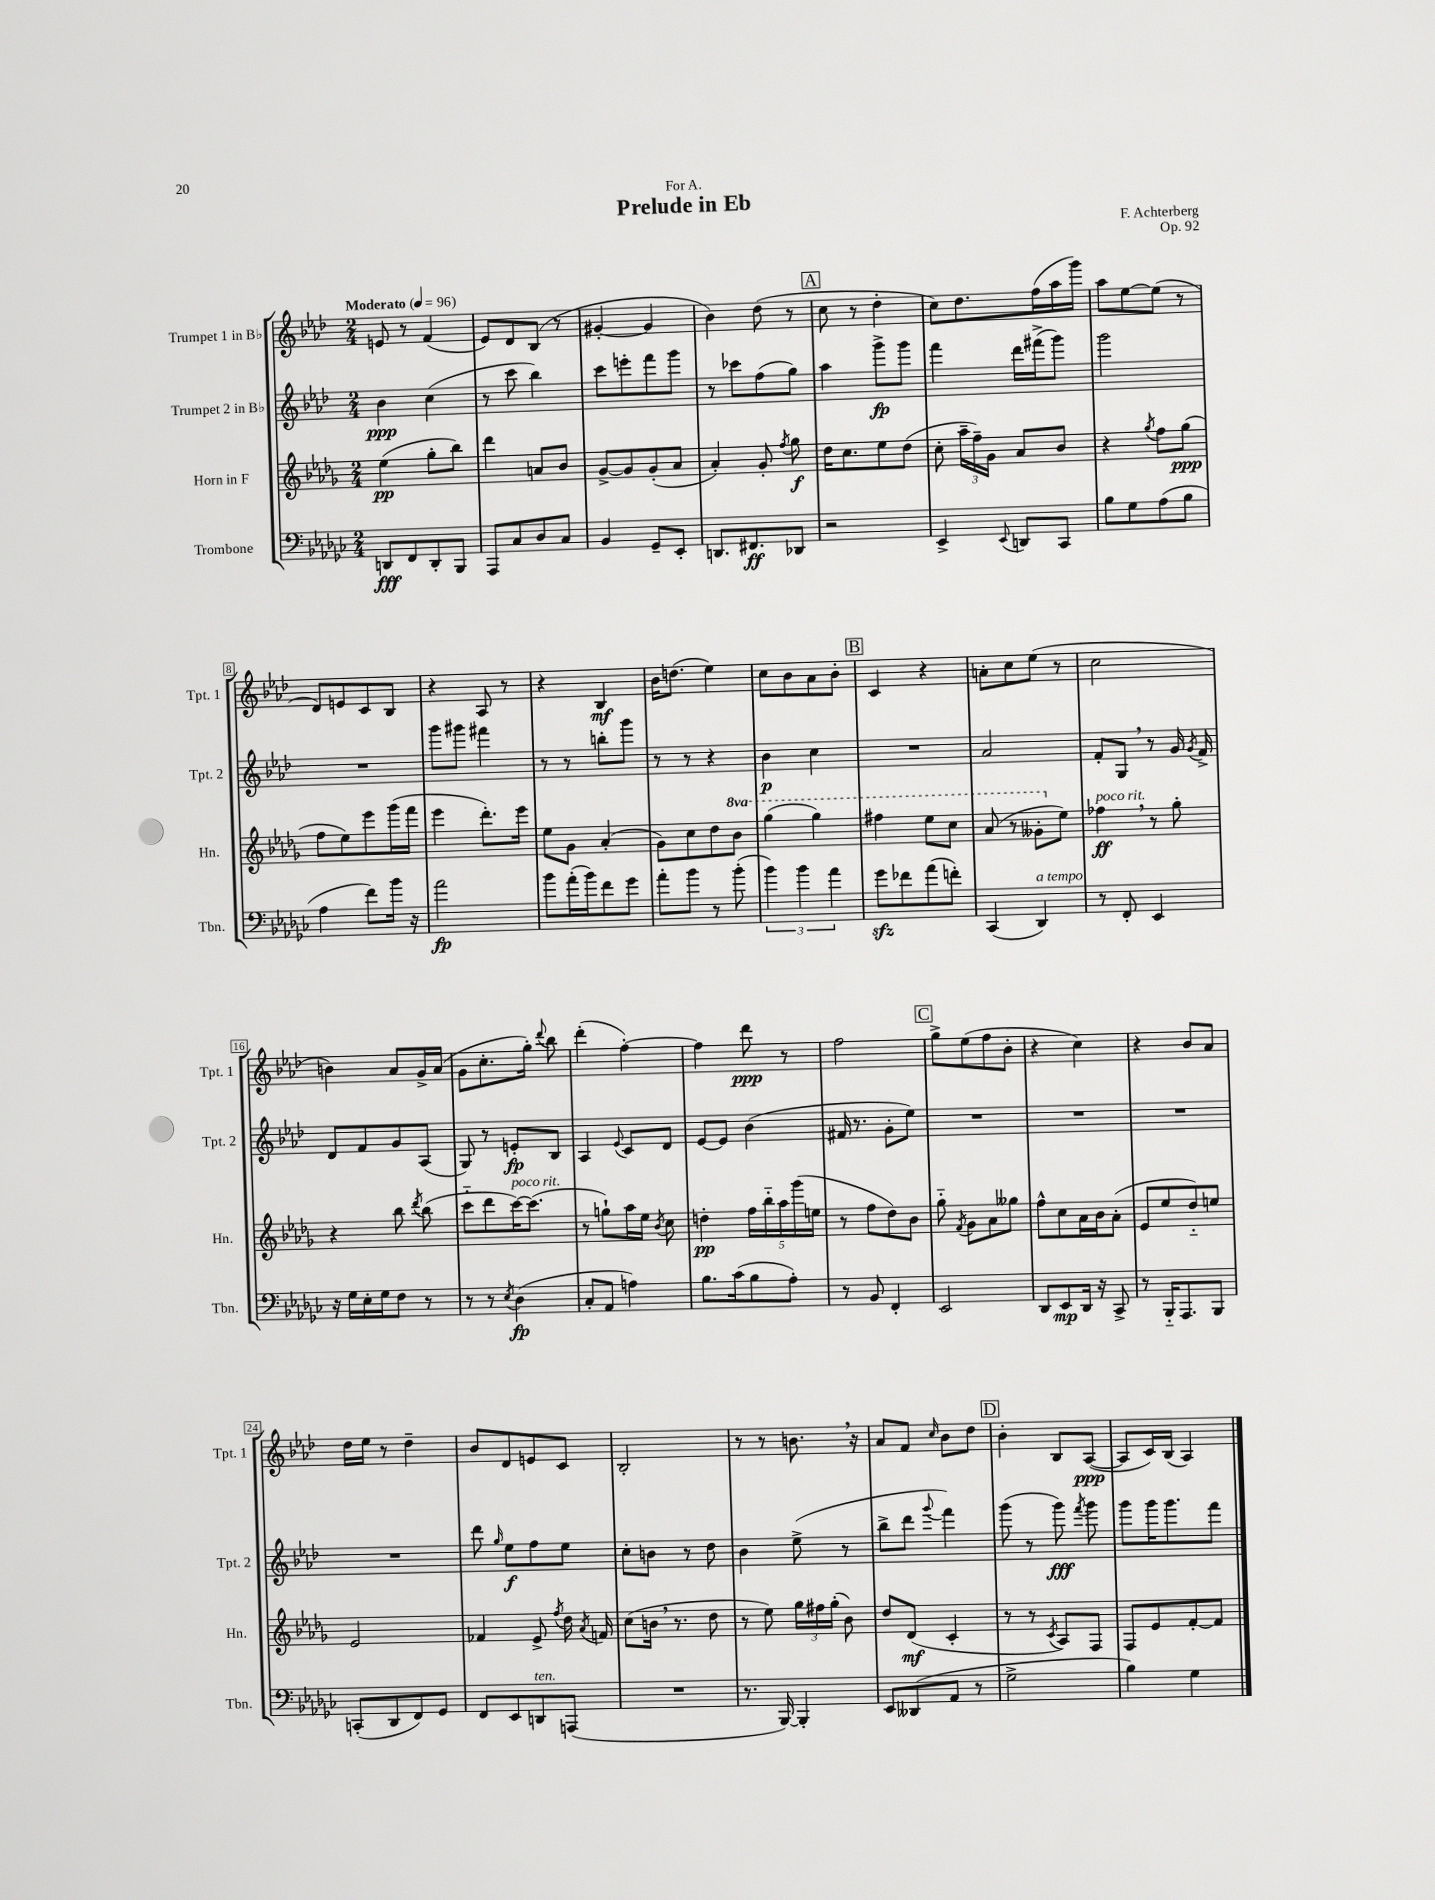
\header { title = "Prelude in Eb" composer = "F. Achterberg" dedication = "For A." opus = "Op. 92" }
<<
\new StaffGroup <<
\new Staff = "s0" \with { instrumentName = "Trumpet 1 in Bb" shortInstrumentName = "Tpt. 1" } {
    \clef treble \key aes \major \numericTimeSignature \time 2/4 \tempo "Moderato" 4 = 96
    \autoBeamOff e'8 r8 f'4( |
    ees'8[) des'8 bes8]( r8 |
    gis'4~-. gis'4 |
    bes'4) des''8( r8 |
    \mark \markup { \box "A" } c''8 r8 des''4-. |
    c''8[) des''8. f''16( aes''16 g'''16]) |
    aes''8[ ees''8~ ees''8]( r8 |
    des'8[) e'8 c'8 bes8] |
    r4 aes8 r8 |
    r4 bes4\mf |
    bes'16[ d''8.]( ees''4) |
    c''8[ bes'8 aes'8 bes'8]-. |
    \mark \markup { \box "B" } c'4 r4 |
    a'8[-. c''8 ees''8]( r8 |
    c''2 |
    b'4) aes'8[ g'16-> aes'16]( |
    g'8[ c''8.-. g''16]-.) \appoggiatura { des'''8 } bes''8 |
    des'''4-.( f''4~-.) |
    f''4 des'''8\ppp r8 |
    f''2 |
    \mark \markup { \box "C" } g''8[-> ees''8( f''8 bes'8]-. |
    r4 c''4) |
    r4 bes'8[ aes'8] |
    des''16[ ees''16] r8 des''4-- |
    bes'8[ des'8 e'8 c'8] |
    bes2-. |
    r8 r8 b'8. \breathe r16 |
    aes'8[ f'8] \grace { c''16 } bes'8[ des''8] |
    \mark \markup { \box "D" } bes'4-. bes8[ aes8]~\ppp( |
    aes8[ c'16) bes16]( aes4) \bar "|." |
}
\new Staff = "s1" \with { instrumentName = "Trumpet 2 in Bb" shortInstrumentName = "Tpt. 2" } {
    \clef treble \key aes \major \numericTimeSignature \time 2/4
    \autoBeamOff bes'4\ppp c''4( |
    r8 c'''8 bes''4) |
    c'''8[ e'''8-. f'''8 g'''8] |
    r8 ces'''8[ f''8( g''8]) |
    \mark \markup { \box "A" } aes''4 g'''8[->\fp g'''8] |
    f'''4 des'''16[ fis'''16->( g'''8]) |
    g'''2 |
    R2 |
    g'''8[ gis'''8] fis'''4 |
    r8 r8 b''8[-. g'''8] |
    r8 r8 r4 |
    bes'4\p c''4 |
    \mark \markup { \box "B" } R2 |
    aes'2 |
    f'8[-. g8] \breathe r8 g'16 \acciaccatura { g'8 } f'16-> |
    des'8[ f'8 g'8 aes8]( |
    g8) r8 e'8[-.\fp bes8] |
    aes4 \appoggiatura { ees'8 } c'8[ des'8] |
    ees'8[~ ees'8] bes'4( |
    fis'16 r8. g'8[-. ees''8]) |
    \mark \markup { \box "C" } R2 |
    R2 |
    R2 |
    R2 |
    des'''8 \grace { g''16 } ees''8[\f f''8 ees''8] |
    c''8[-. b'8] r8 des''8 |
    bes'4 ees''8->( r8 |
    bes''8[-> des'''8] \appoggiatura { g'''8 } f'''4) |
    \mark \markup { \box "D" } g'''8( r8 g'''8\fff) \acciaccatura { f'''8 } g'''8 |
    g'''8[ g'''16 g'''8. f'''8] \bar "|." |
}
\new Staff = "s2" \with { instrumentName = "Horn in F" shortInstrumentName = "Hn." } {
    \clef treble \key des \major \numericTimeSignature \time 2/4 \set Staff.ottavationMarkups = #ottavation-simple-ordinals
    \autoBeamOff ees''4\pp( ges''8[-. bes''8]) |
    des'''4 a'8[ bes'8] |
    ges'8[~-> ges'8 ges'8-.( aes'8] |
    aes'4-.) ges'8-. \acciaccatura { f''8 } ges''8\f |
    \mark \markup { \box "A" } des''16[ c''8. ees''8 des''8]( |
    c''8-. \tuplet 3/2 { aes''16[-- f''16--) ges'16] } aes'8[ bes'8] |
    r4 \acciaccatura { ges''8 } f''8[ ges''8]\ppp( |
    f''8[ ees''8) ees'''8 ges'''16( f'''16] |
    ees'''4 des'''8.[-.) ees'''16] |
    ees''8[ ges'8] aes'4-.( |
    ges'8[) c''8 des''8 \ottava #1 bes''8] |
    ges'''4( ges'''4) |
    \mark \markup { \box "B" } fis'''4 ees'''8[ c'''8] |
    aes''8( r8 geses''8[-. \ottava #0 ees''8]) |
    fes''4\ff^\markup { \italic "poco rit." } \breathe r8 ges''8-. |
    r4 bes''8 \acciaccatura { des'''8 } bes''8( |
    c'''8[-_ des'''8 c'''16~^\markup { \italic "poco rit." }) c'''8.]( |
    r8 g''8[-!) aes''16 ees''16] \acciaccatura { bes'8 } c''8 |
    d''4-.\pp \tuplet 5/4 { f''16[ bes''16-_ aes''16 ges'''16( e''16] } |
    r8 f''8[ des''8) bes'8] |
    \mark \markup { \box "C" } ges''8-_ \acciaccatura { f'8 } ges'8[ aes'8 geses''8] |
    f''8[-^ c''8 aes'16 bes'16 aes'8]-.( |
    ees'8[ ees''8 des''8-_) e''8] |
    ees'2 |
    fes'4 ees'8-> \acciaccatura { f''8 } des''16 \acciaccatura { aes'8 } f'16 |
    c''8[( b'16] \breathe r8. des''8 |
    r8 ees''8) \tuplet 3/2 { ges''16[ fis''16 ges''16]-.( } bes'8) |
    des''8[ des'8]\mf( c'4-. |
    \mark \markup { \box "D" } r8 r8 \acciaccatura { c'8 } aes8[) f8] |
    f8[ ees'8 f'8~-. f'8] \bar "|." |
}
\new Staff = "s3" \with { instrumentName = "Trombone" shortInstrumentName = "Tbn." } {
    \clef bass \key ges \major \numericTimeSignature \time 2/4
    \autoBeamOff d,8[\fff f,8 d,8-. bes,,8] |
    aes,,8[ ces8 des8 ces8] |
    bes,4 ges,8[-- ees,8]-. |
    d,8.[ fis,8.\ff des,8] |
    \mark \markup { \box "A" } r2 |
    ees,4-> \appoggiatura { ees,8 } d,8[ ces,8] |
    bes8[ ges8 aes8( bes8] |
    aes4 f'8[) bes'16] r16 |
    aes'2\fp |
    bes'8[ aes'16-.( bes'16) f'8 ges'8] |
    aes'8[-. bes'8] r8 bes'8-.( |
    \tuplet 3/2 { bes'4) bes'4 aes'4 } |
    \mark \markup { \box "B" } ges'8[\sfz fes'8 aes'8( f'8]-.) |
    ces,4( des,4^\markup { \italic "a tempo" }) |
    r8 f,8-. ees,4 |
    r16 ges16[ ees16-. ges16 f8] r8 |
    r8 r8 \acciaccatura { ees8 } des4\fp( |
    ces8[-. aes,8] a4) |
    bes8.[ ces'16( bes8 aes8]-.) |
    r8 bes,8 f,4-. |
    \mark \markup { \box "C" } ees,2 |
    des,8[ ees,8\mp des,16] r16 ces,8-> |
    r8 bes,,16[-_ aes,,8. bes,,8] |
    c,8[-.( des,8 f,8) ges,8] |
    f,8[ ees,8 d,8^\markup { \italic "ten." } a,,8]( |
    R2 |
    r8. bes,,16~) bes,,4-. |
    ees,8[ deses,8( aes,8] r8 |
    \mark \markup { \box "D" } ges2-> |
    bes4) ges4 \bar "|." |
}
>>
>>
\layout { \context { \Score \override BarNumber.stencil = #(make-stencil-boxer 0.1 0.3 ly:text-interface::print) } }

_WRITTEN EXERCISE_
Reproduce the listing above verbatim, line for line, but leave out the picture.

_WRITTEN ANSWER_
\header { title = "Prelude in Eb" composer = "F. Achterberg" dedication = "For A." opus = "Op. 92" }
<<
\new StaffGroup <<
\new Staff = "s0" \with { instrumentName = "Trumpet 1 in Bb" shortInstrumentName = "Tpt. 1" } {
    \clef treble \key aes \major \numericTimeSignature \time 2/4 \tempo "Moderato" 4 = 96
    \autoBeamOff e'8 r8 f'4( |
    ees'8[) des'8 bes8]( r8 |
    gis'4~-. gis'4 |
    bes'4) des''8( r8 |
    \mark \markup { \box "A" } c''8 r8 des''4-. |
    c''8[) des''8. f''16( aes''16 g'''16]) |
    aes''8[ ees''8~ ees''8]( r8 |
    des'8[) e'8 c'8 bes8] |
    r4 aes8 r8 |
    r4 bes4\mf |
    bes'16[ d''8.]( ees''4) |
    c''8[ bes'8 aes'8 bes'8]-. |
    \mark \markup { \box "B" } c'4 r4 |
    a'8[-. c''8 ees''8]( r8 |
    c''2 |
    b'4) aes'8[ g'16-> aes'16]( |
    g'8[ c''8.-. g''16]-.) \appoggiatura { des'''8 } bes''8 |
    des'''4-.( f''4~-.) |
    f''4 des'''8\ppp r8 |
    f''2 |
    \mark \markup { \box "C" } g''8[-> ees''8( f''8 bes'8]-. |
    r4 c''4) |
    r4 bes'8[ aes'8] |
    des''16[ ees''16] r8 des''4-- |
    bes'8[ des'8 e'8 c'8] |
    bes2-. |
    r8 r8 b'8. \breathe r16 |
    aes'8[ f'8] \grace { c''16 } bes'8[ des''8] |
    \mark \markup { \box "D" } bes'4-. bes8[ aes8]~\ppp( |
    aes8[ c'16) bes16]( aes4) \bar "|." |
}
\new Staff = "s1" \with { instrumentName = "Trumpet 2 in Bb" shortInstrumentName = "Tpt. 2" } {
    \clef treble \key aes \major \numericTimeSignature \time 2/4
    \autoBeamOff bes'4\ppp c''4( |
    r8 c'''8 bes''4) |
    c'''8[ e'''8-. f'''8 g'''8] |
    r8 ces'''8[ f''8( g''8]) |
    \mark \markup { \box "A" } aes''4 g'''8[->\fp g'''8] |
    f'''4 des'''16[ fis'''16->( g'''8]) |
    g'''2 |
    R2 |
    g'''8[ gis'''8] fis'''4 |
    r8 r8 b''8[-. g'''8] |
    r8 r8 r4 |
    bes'4\p c''4 |
    \mark \markup { \box "B" } R2 |
    aes'2 |
    f'8[-. g8] \breathe r8 g'16 \acciaccatura { g'8 } f'16-> |
    des'8[ f'8 g'8 aes8]( |
    g8) r8 e'8[-.\fp bes8] |
    aes4 \appoggiatura { ees'8 } c'8[ des'8] |
    ees'8[~ ees'8] bes'4( |
    fis'16 r8. g'8[-. ees''8]) |
    \mark \markup { \box "C" } R2 |
    R2 |
    R2 |
    R2 |
    des'''8 \grace { g''16 } ees''8[\f f''8 ees''8] |
    c''8[-. b'8] r8 des''8 |
    bes'4 ees''8->( r8 |
    bes''8[-> des'''8] \appoggiatura { g'''8 } f'''4) |
    \mark \markup { \box "D" } g'''8( r8 g'''8\fff) \acciaccatura { f'''8 } g'''8 |
    g'''8[ g'''16 g'''8. f'''8] \bar "|." |
}
\new Staff = "s2" \with { instrumentName = "Horn in F" shortInstrumentName = "Hn." } {
    \clef treble \key des \major \numericTimeSignature \time 2/4 \set Staff.ottavationMarkups = #ottavation-simple-ordinals
    \autoBeamOff ees''4\pp( ges''8[-. bes''8]) |
    des'''4 a'8[ bes'8] |
    ges'8[~-> ges'8 ges'8-.( aes'8] |
    aes'4-.) ges'8-. \acciaccatura { f''8 } ges''8\f |
    \mark \markup { \box "A" } des''16[ c''8. ees''8 des''8]( |
    c''8-. \tuplet 3/2 { aes''16[-- f''16--) ges'16] } aes'8[ bes'8] |
    r4 \acciaccatura { ges''8 } f''8[ ges''8]\ppp( |
    f''8[ ees''8) ees'''8 ges'''16( f'''16] |
    ees'''4 des'''8.[-.) ees'''16] |
    ees''8[ ges'8] aes'4-.( |
    ges'8[) c''8 des''8 \ottava #1 bes''8] |
    ges'''4( ges'''4) |
    \mark \markup { \box "B" } fis'''4 ees'''8[ c'''8] |
    aes''8( r8 geses''8[-. \ottava #0 ees''8]) |
    fes''4\ff^\markup { \italic "poco rit." } \breathe r8 ges''8-. |
    r4 bes''8 \acciaccatura { des'''8 } bes''8( |
    c'''8[-_ des'''8 c'''16~^\markup { \italic "poco rit." }) c'''8.]( |
    r8 g''8[-!) aes''16 ees''16] \acciaccatura { bes'8 } c''8 |
    d''4-.\pp \tuplet 5/4 { f''16[ bes''16-_ aes''16 ges'''16( e''16] } |
    r8 f''8[ des''8) bes'8] |
    \mark \markup { \box "C" } ges''8-_ \acciaccatura { f'8 } ges'8[ aes'8 geses''8] |
    f''8[-^ c''8 aes'16 bes'16 aes'8]-.( |
    ees'8[ ees''8 des''8-_) e''8] |
    ees'2 |
    fes'4 ees'8-> \acciaccatura { f''8 } des''16 \acciaccatura { aes'8 } f'16 |
    c''8[( b'16] \breathe r8. des''8 |
    r8 ees''8) \tuplet 3/2 { ges''16[ fis''16 ges''16]-.( } bes'8) |
    des''8[ des'8]\mf( c'4-. |
    \mark \markup { \box "D" } r8 r8 \acciaccatura { c'8 } aes8[) f8] |
    f8[ ees'8 f'8~-. f'8] \bar "|." |
}
\new Staff = "s3" \with { instrumentName = "Trombone" shortInstrumentName = "Tbn." } {
    \clef bass \key ges \major \numericTimeSignature \time 2/4
    \autoBeamOff d,8[\fff f,8 d,8-. bes,,8] |
    aes,,8[ ces8 des8 ces8] |
    bes,4 ges,8[-- ees,8]-. |
    d,8.[ fis,8.\ff des,8] |
    \mark \markup { \box "A" } r2 |
    ees,4-> \appoggiatura { ees,8 } d,8[ ces,8] |
    bes8[ ges8 aes8( bes8] |
    aes4 f'8[) bes'16] r16 |
    aes'2\fp |
    bes'8[ aes'16-.( bes'16) f'8 ges'8] |
    aes'8[-. bes'8] r8 bes'8-.( |
    \tuplet 3/2 { bes'4) bes'4 aes'4 } |
    \mark \markup { \box "B" } ges'8[\sfz fes'8 aes'8( f'8]-.) |
    ces,4( des,4^\markup { \italic "a tempo" }) |
    r8 f,8-. ees,4 |
    r16 ges16[ ees16-. ges16 f8] r8 |
    r8 r8 \acciaccatura { ees8 } des4\fp( |
    ces8[-. aes,8] a4) |
    bes8.[ ces'16( bes8 aes8]-.) |
    r8 bes,8 f,4-. |
    \mark \markup { \box "C" } ees,2 |
    des,8[ ees,8\mp des,16] r16 ces,8-> |
    r8 bes,,16[-_ aes,,8. bes,,8] |
    c,8[-.( des,8 f,8) ges,8] |
    f,8[ ees,8 d,8^\markup { \italic "ten." } a,,8]( |
    R2 |
    r8. bes,,16~) bes,,4-. |
    ees,8[ deses,8( aes,8] r8 |
    \mark \markup { \box "D" } ges2-> |
    bes4) ges4 \bar "|." |
}
>>
>>
\layout { \context { \Score \override BarNumber.stencil = #(make-stencil-boxer 0.1 0.3 ly:text-interface::print) } }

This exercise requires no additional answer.